Task prompt: Rewrite every line of the records below as an item in a numbered list, leaving out any blank lines.

Supplied data:

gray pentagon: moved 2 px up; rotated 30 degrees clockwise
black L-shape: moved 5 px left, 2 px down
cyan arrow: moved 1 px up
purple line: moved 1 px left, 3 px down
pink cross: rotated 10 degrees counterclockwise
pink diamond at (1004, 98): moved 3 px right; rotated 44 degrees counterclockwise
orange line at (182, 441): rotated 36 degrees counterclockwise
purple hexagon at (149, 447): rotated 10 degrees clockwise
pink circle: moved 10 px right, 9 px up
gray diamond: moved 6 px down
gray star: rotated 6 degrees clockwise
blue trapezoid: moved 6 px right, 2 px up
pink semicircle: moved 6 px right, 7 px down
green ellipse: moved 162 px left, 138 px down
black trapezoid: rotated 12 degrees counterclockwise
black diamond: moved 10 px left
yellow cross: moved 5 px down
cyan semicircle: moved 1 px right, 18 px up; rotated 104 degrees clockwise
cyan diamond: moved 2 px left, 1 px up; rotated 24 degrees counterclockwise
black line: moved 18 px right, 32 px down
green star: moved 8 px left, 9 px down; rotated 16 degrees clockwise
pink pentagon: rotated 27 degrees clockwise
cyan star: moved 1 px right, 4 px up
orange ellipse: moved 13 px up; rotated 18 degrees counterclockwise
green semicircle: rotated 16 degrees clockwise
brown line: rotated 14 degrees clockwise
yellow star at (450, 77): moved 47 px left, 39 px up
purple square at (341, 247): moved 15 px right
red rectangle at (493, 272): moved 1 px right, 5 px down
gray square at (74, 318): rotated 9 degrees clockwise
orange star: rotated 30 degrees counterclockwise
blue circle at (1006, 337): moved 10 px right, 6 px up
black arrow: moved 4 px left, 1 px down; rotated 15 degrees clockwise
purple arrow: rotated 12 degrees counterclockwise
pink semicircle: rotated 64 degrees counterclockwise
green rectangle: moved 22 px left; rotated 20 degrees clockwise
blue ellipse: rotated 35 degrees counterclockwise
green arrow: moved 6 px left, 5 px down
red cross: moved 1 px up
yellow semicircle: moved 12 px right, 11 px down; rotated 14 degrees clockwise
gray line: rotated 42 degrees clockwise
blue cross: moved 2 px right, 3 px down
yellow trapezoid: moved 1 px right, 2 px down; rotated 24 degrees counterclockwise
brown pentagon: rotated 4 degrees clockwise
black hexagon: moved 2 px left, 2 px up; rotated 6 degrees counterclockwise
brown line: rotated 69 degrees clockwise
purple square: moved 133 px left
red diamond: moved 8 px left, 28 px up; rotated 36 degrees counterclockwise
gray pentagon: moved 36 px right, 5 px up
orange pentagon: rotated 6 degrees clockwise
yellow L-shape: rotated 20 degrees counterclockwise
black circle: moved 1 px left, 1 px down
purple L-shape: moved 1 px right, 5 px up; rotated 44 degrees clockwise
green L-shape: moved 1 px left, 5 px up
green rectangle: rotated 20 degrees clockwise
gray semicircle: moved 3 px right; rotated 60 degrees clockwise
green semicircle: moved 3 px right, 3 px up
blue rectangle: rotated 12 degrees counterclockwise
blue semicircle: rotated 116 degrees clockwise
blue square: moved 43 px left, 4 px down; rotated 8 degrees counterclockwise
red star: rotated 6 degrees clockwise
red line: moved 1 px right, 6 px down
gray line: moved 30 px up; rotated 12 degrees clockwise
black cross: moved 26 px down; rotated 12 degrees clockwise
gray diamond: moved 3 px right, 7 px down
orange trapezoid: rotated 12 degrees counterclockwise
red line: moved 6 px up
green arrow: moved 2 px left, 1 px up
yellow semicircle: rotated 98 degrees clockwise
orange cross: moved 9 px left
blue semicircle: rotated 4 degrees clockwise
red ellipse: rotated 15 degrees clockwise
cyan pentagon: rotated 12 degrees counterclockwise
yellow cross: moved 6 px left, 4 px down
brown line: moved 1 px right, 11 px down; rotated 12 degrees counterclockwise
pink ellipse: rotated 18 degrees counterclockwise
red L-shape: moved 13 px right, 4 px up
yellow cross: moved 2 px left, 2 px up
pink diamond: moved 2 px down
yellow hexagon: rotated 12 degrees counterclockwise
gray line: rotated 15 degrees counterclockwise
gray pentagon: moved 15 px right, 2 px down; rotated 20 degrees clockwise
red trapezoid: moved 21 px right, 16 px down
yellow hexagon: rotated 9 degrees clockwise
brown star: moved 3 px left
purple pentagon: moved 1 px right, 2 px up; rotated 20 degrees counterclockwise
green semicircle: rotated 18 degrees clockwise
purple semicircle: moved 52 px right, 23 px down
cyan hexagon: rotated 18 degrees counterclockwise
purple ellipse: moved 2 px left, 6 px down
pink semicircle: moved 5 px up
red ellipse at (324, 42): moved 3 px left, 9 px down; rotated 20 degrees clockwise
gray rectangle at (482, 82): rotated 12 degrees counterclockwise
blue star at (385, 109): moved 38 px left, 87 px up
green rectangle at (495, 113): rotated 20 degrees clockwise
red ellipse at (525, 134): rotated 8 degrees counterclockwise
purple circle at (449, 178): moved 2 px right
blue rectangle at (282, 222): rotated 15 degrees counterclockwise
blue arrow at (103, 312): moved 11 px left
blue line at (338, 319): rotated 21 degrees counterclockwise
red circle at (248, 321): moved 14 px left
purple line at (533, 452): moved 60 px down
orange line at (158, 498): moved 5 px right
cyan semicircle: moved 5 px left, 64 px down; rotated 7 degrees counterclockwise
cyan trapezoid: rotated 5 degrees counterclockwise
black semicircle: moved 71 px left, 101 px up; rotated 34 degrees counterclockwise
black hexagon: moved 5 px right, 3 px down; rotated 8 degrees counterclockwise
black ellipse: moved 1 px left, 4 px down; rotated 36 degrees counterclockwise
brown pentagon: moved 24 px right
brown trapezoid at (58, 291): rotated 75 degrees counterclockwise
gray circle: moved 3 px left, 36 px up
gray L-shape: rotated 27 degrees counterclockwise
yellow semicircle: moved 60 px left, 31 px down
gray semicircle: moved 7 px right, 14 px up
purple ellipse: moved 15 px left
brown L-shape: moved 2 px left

Correct answer:
1. gray pentagon: moved 2 px up; rotated 30 degrees clockwise
2. black L-shape: moved 5 px left, 2 px down
3. cyan arrow: moved 1 px up
4. purple line: moved 1 px left, 3 px down
5. pink cross: rotated 10 degrees counterclockwise
6. pink diamond at (1004, 98): moved 3 px right; rotated 44 degrees counterclockwise
7. orange line at (182, 441): rotated 36 degrees counterclockwise
8. purple hexagon at (149, 447): rotated 10 degrees clockwise
9. pink circle: moved 10 px right, 9 px up
10. gray diamond: moved 6 px down
11. gray star: rotated 6 degrees clockwise
12. blue trapezoid: moved 6 px right, 2 px up
13. pink semicircle: moved 6 px right, 7 px down
14. green ellipse: moved 162 px left, 138 px down
15. black trapezoid: rotated 12 degrees counterclockwise
16. black diamond: moved 10 px left
17. yellow cross: moved 5 px down
18. cyan semicircle: moved 1 px right, 18 px up; rotated 104 degrees clockwise
19. cyan diamond: moved 2 px left, 1 px up; rotated 24 degrees counterclockwise
20. black line: moved 18 px right, 32 px down
21. green star: moved 8 px left, 9 px down; rotated 16 degrees clockwise
22. pink pentagon: rotated 27 degrees clockwise
23. cyan star: moved 1 px right, 4 px up
24. orange ellipse: moved 13 px up; rotated 18 degrees counterclockwise
25. green semicircle: rotated 16 degrees clockwise
26. brown line: rotated 14 degrees clockwise
27. yellow star at (450, 77): moved 47 px left, 39 px up
28. purple square at (341, 247): moved 15 px right
29. red rectangle at (493, 272): moved 1 px right, 5 px down
30. gray square at (74, 318): rotated 9 degrees clockwise
31. orange star: rotated 30 degrees counterclockwise
32. blue circle at (1006, 337): moved 10 px right, 6 px up
33. black arrow: moved 4 px left, 1 px down; rotated 15 degrees clockwise
34. purple arrow: rotated 12 degrees counterclockwise
35. pink semicircle: rotated 64 degrees counterclockwise
36. green rectangle: moved 22 px left; rotated 20 degrees clockwise
37. blue ellipse: rotated 35 degrees counterclockwise
38. green arrow: moved 6 px left, 5 px down
39. red cross: moved 1 px up
40. yellow semicircle: moved 12 px right, 11 px down; rotated 14 degrees clockwise
41. gray line: rotated 42 degrees clockwise
42. blue cross: moved 2 px right, 3 px down
43. yellow trapezoid: moved 1 px right, 2 px down; rotated 24 degrees counterclockwise
44. brown pentagon: rotated 4 degrees clockwise
45. black hexagon: moved 2 px left, 2 px up; rotated 6 degrees counterclockwise
46. brown line: rotated 69 degrees clockwise
47. purple square: moved 133 px left
48. red diamond: moved 8 px left, 28 px up; rotated 36 degrees counterclockwise
49. gray pentagon: moved 36 px right, 5 px up
50. orange pentagon: rotated 6 degrees clockwise
51. yellow L-shape: rotated 20 degrees counterclockwise
52. black circle: moved 1 px left, 1 px down
53. purple L-shape: moved 1 px right, 5 px up; rotated 44 degrees clockwise
54. green L-shape: moved 1 px left, 5 px up
55. green rectangle: rotated 20 degrees clockwise
56. gray semicircle: moved 3 px right; rotated 60 degrees clockwise
57. green semicircle: moved 3 px right, 3 px up
58. blue rectangle: rotated 12 degrees counterclockwise
59. blue semicircle: rotated 116 degrees clockwise
60. blue square: moved 43 px left, 4 px down; rotated 8 degrees counterclockwise
61. red star: rotated 6 degrees clockwise
62. red line: moved 1 px right, 6 px down
63. gray line: moved 30 px up; rotated 12 degrees clockwise
64. black cross: moved 26 px down; rotated 12 degrees clockwise
65. gray diamond: moved 3 px right, 7 px down
66. orange trapezoid: rotated 12 degrees counterclockwise
67. red line: moved 6 px up
68. green arrow: moved 2 px left, 1 px up
69. yellow semicircle: rotated 98 degrees clockwise
70. orange cross: moved 9 px left
71. blue semicircle: rotated 4 degrees clockwise
72. red ellipse: rotated 15 degrees clockwise
73. cyan pentagon: rotated 12 degrees counterclockwise
74. yellow cross: moved 6 px left, 4 px down
75. brown line: moved 1 px right, 11 px down; rotated 12 degrees counterclockwise
76. pink ellipse: rotated 18 degrees counterclockwise
77. red L-shape: moved 13 px right, 4 px up
78. yellow cross: moved 2 px left, 2 px up
79. pink diamond: moved 2 px down
80. yellow hexagon: rotated 12 degrees counterclockwise
81. gray line: rotated 15 degrees counterclockwise
82. gray pentagon: moved 15 px right, 2 px down; rotated 20 degrees clockwise
83. red trapezoid: moved 21 px right, 16 px down
84. yellow hexagon: rotated 9 degrees clockwise
85. brown star: moved 3 px left
86. purple pentagon: moved 1 px right, 2 px up; rotated 20 degrees counterclockwise
87. green semicircle: rotated 18 degrees clockwise
88. purple semicircle: moved 52 px right, 23 px down
89. cyan hexagon: rotated 18 degrees counterclockwise
90. purple ellipse: moved 2 px left, 6 px down
91. pink semicircle: moved 5 px up
92. red ellipse at (324, 42): moved 3 px left, 9 px down; rotated 20 degrees clockwise
93. gray rectangle at (482, 82): rotated 12 degrees counterclockwise
94. blue star at (385, 109): moved 38 px left, 87 px up
95. green rectangle at (495, 113): rotated 20 degrees clockwise
96. red ellipse at (525, 134): rotated 8 degrees counterclockwise
97. purple circle at (449, 178): moved 2 px right
98. blue rectangle at (282, 222): rotated 15 degrees counterclockwise
99. blue arrow at (103, 312): moved 11 px left
100. blue line at (338, 319): rotated 21 degrees counterclockwise
101. red circle at (248, 321): moved 14 px left
102. purple line at (533, 452): moved 60 px down
103. orange line at (158, 498): moved 5 px right
104. cyan semicircle: moved 5 px left, 64 px down; rotated 7 degrees counterclockwise
105. cyan trapezoid: rotated 5 degrees counterclockwise
106. black semicircle: moved 71 px left, 101 px up; rotated 34 degrees counterclockwise
107. black hexagon: moved 5 px right, 3 px down; rotated 8 degrees counterclockwise
108. black ellipse: moved 1 px left, 4 px down; rotated 36 degrees counterclockwise
109. brown pentagon: moved 24 px right
110. brown trapezoid at (58, 291): rotated 75 degrees counterclockwise
111. gray circle: moved 3 px left, 36 px up
112. gray L-shape: rotated 27 degrees counterclockwise
113. yellow semicircle: moved 60 px left, 31 px down
114. gray semicircle: moved 7 px right, 14 px up
115. purple ellipse: moved 15 px left
116. brown L-shape: moved 2 px left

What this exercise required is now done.